Down to the last line, reproduce the data that follows, but skip the pictures.

▶ [Supplied records]:
____________
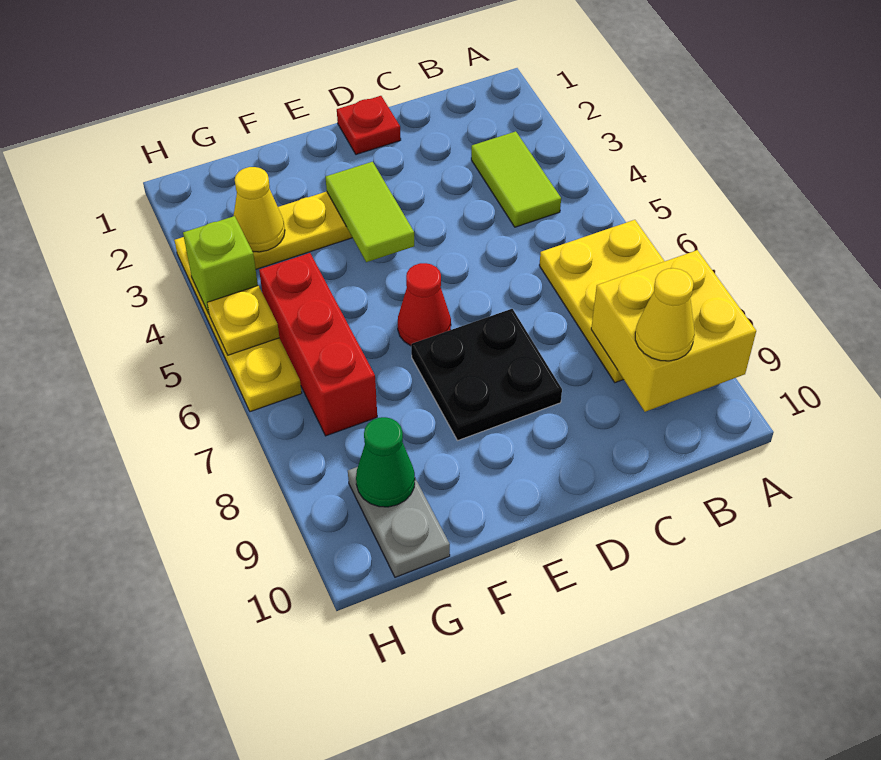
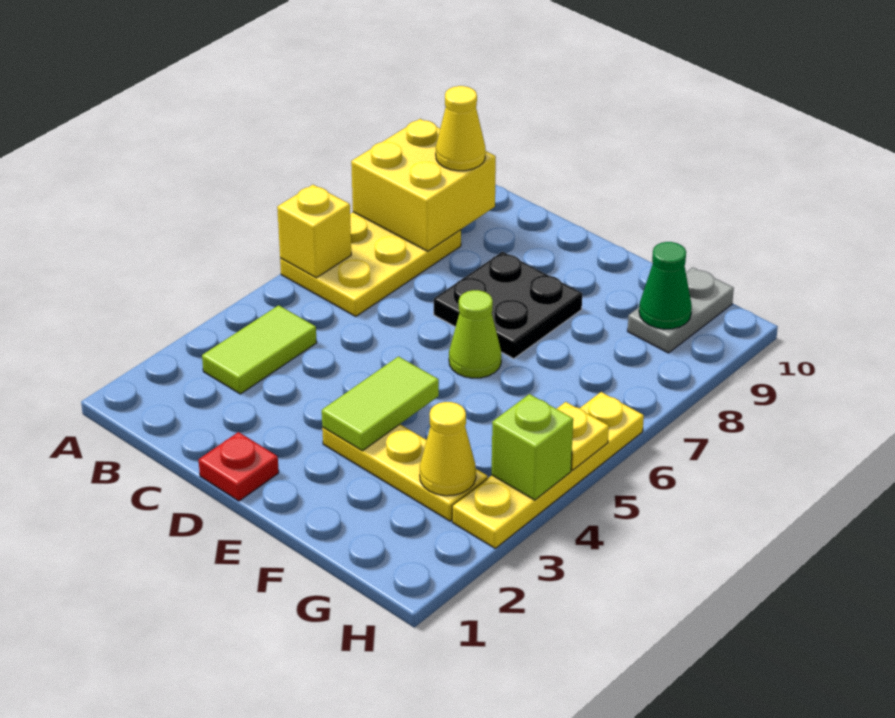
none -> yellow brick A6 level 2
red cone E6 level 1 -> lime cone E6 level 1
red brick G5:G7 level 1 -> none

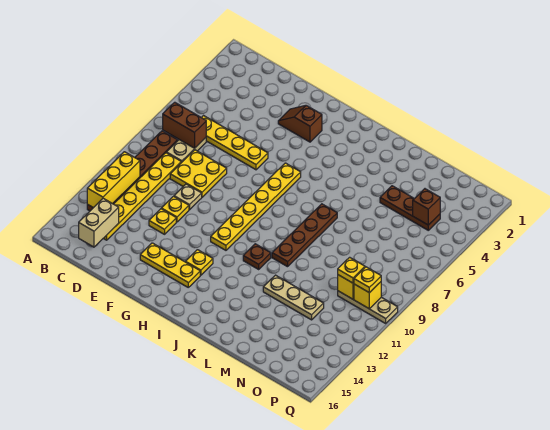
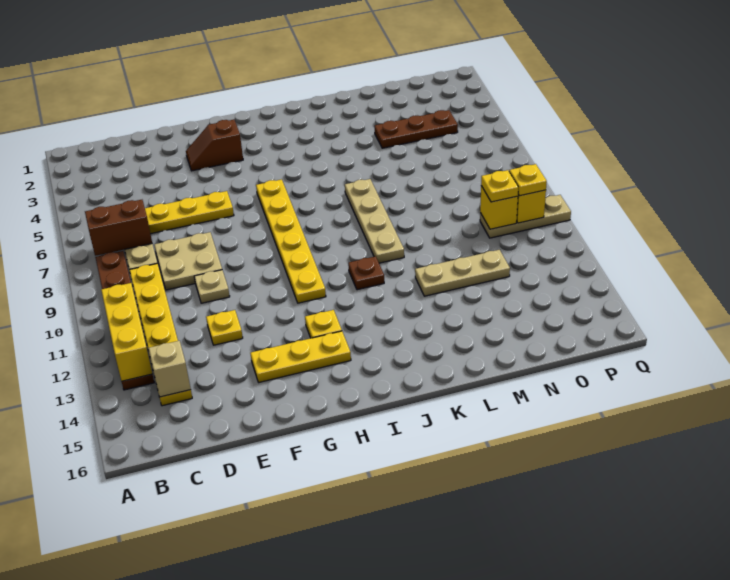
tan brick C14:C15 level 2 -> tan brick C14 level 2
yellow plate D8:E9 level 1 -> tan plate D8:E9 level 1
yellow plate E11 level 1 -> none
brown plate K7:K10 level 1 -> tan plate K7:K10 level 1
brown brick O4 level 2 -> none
____________
▶ [Response below]:
none -> yellow brick A6 level 2
red cone E6 level 1 -> lime cone E6 level 1
red brick G5:G7 level 1 -> none

tan brick C14:C15 level 2 -> tan brick C14 level 2
yellow plate D8:E9 level 1 -> tan plate D8:E9 level 1
yellow plate E11 level 1 -> none
brown plate K7:K10 level 1 -> tan plate K7:K10 level 1
brown brick O4 level 2 -> none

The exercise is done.